___ RECORDS TO USE

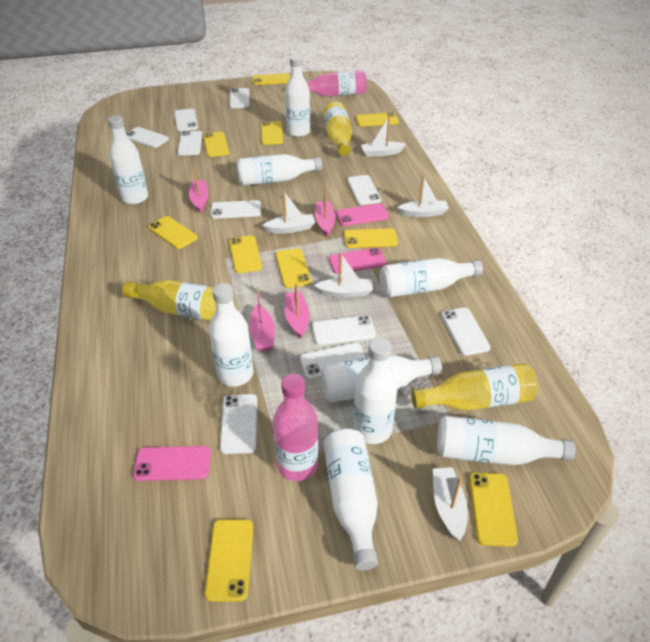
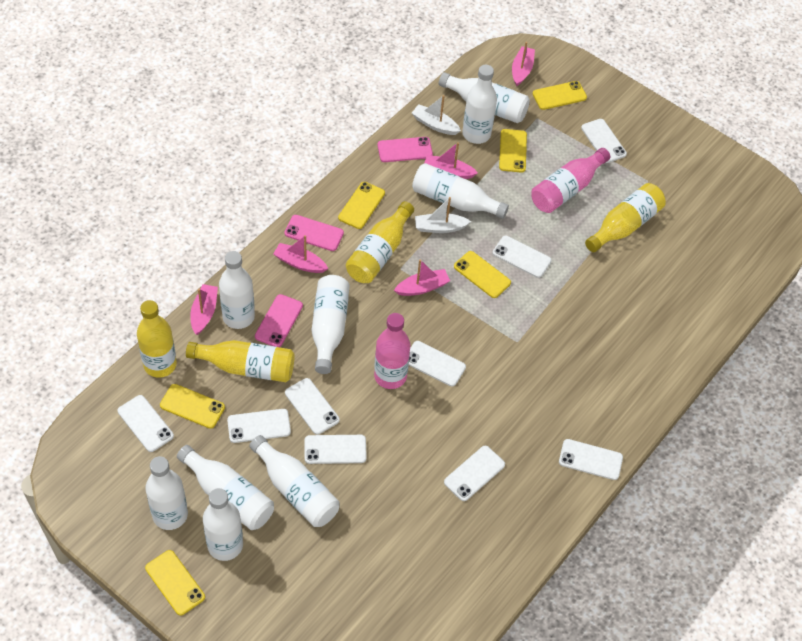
pink boat: 4 -> 5
white boat: 5 -> 2
white phone: 10 -> 9
yellow bottle: 3 -> 4
yellow phone: 10 -> 6

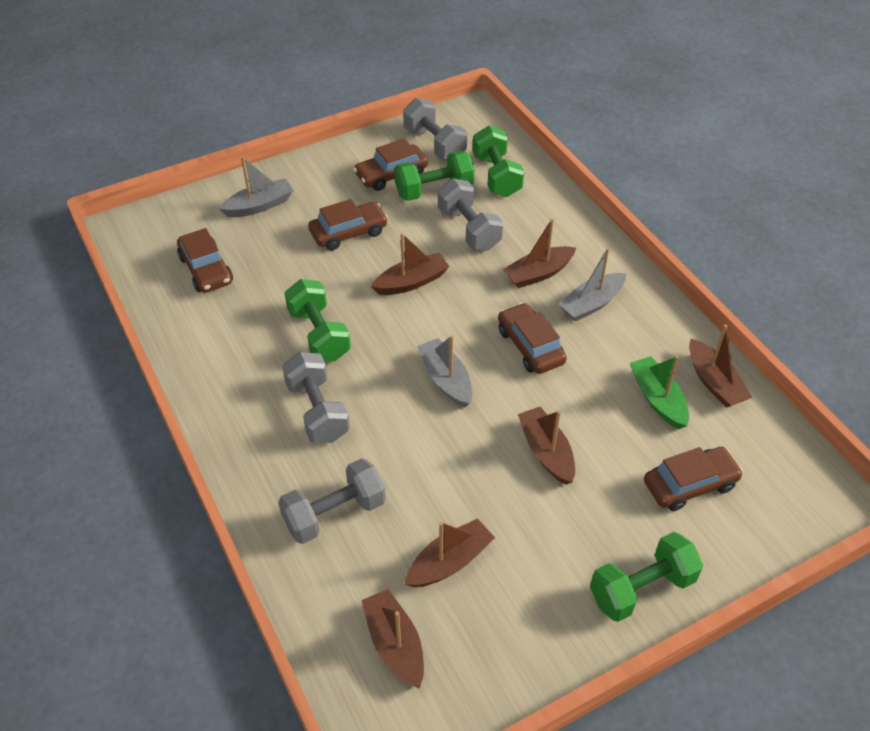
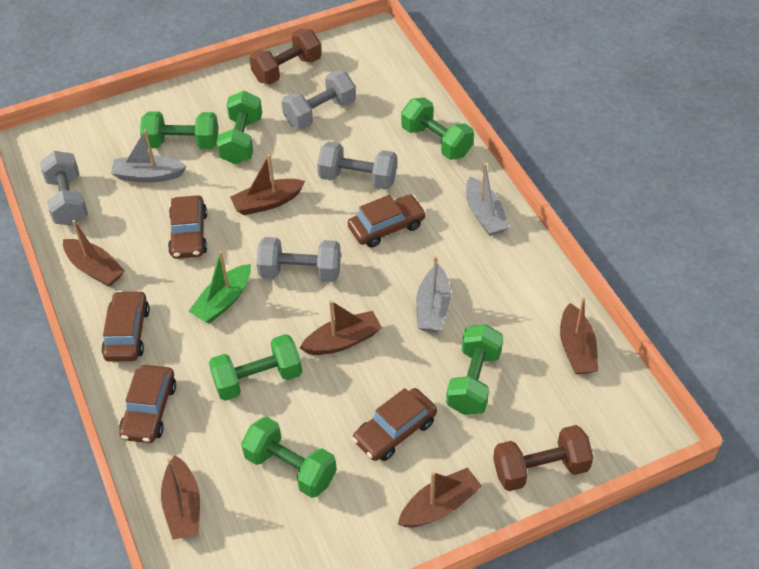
brown dumbbell: 0 -> 2
green dumbbell: 4 -> 6

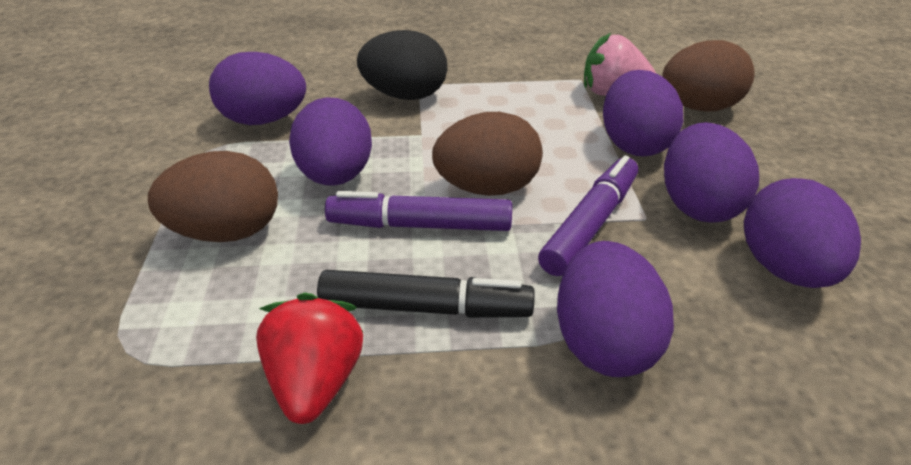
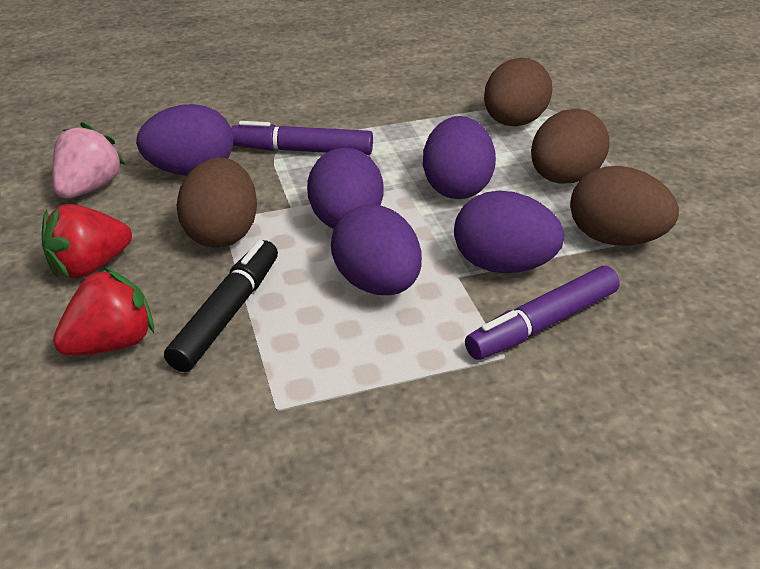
black egg: 1 -> 0
brown egg: 3 -> 4
purple egg: 6 -> 5
red strawberry: 1 -> 2

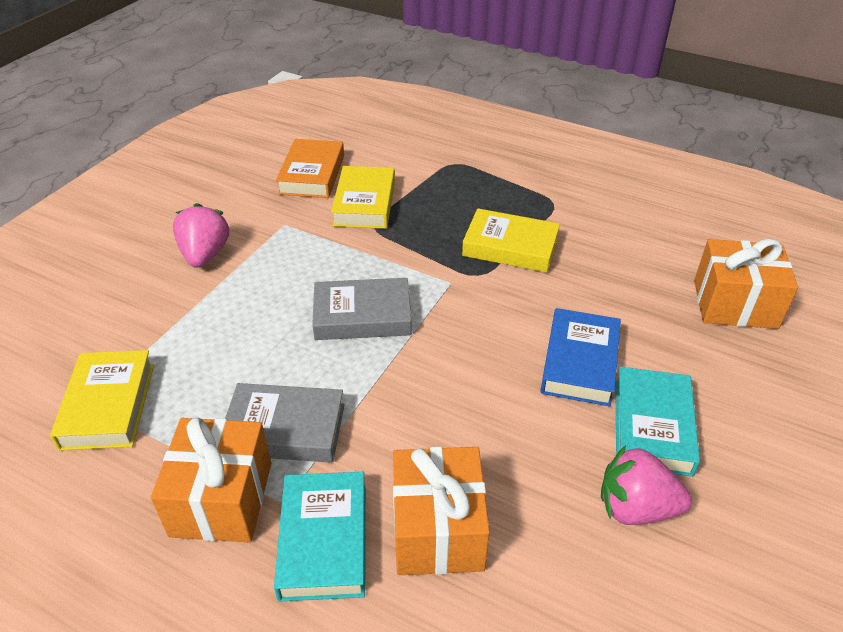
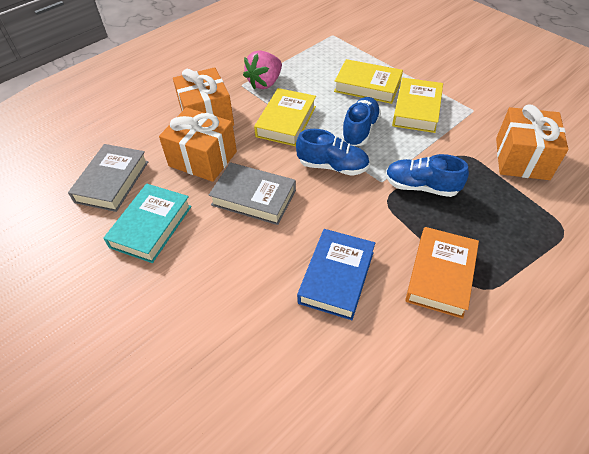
blue shoe: 0 -> 3
pink strawberry: 2 -> 1
turquoise book: 2 -> 1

______

:: WHAT TO WORK ON ::
Would you return all of the data above word for word, omitting every picture?

:: WORKED SOLUTION ::
pink boat: 4 -> 5
white boat: 5 -> 2
white phone: 10 -> 9
yellow bottle: 3 -> 4
yellow phone: 10 -> 6

brown dumbbell: 0 -> 2
green dumbbell: 4 -> 6

black egg: 1 -> 0
brown egg: 3 -> 4
purple egg: 6 -> 5
red strawberry: 1 -> 2

blue shoe: 0 -> 3
pink strawberry: 2 -> 1
turquoise book: 2 -> 1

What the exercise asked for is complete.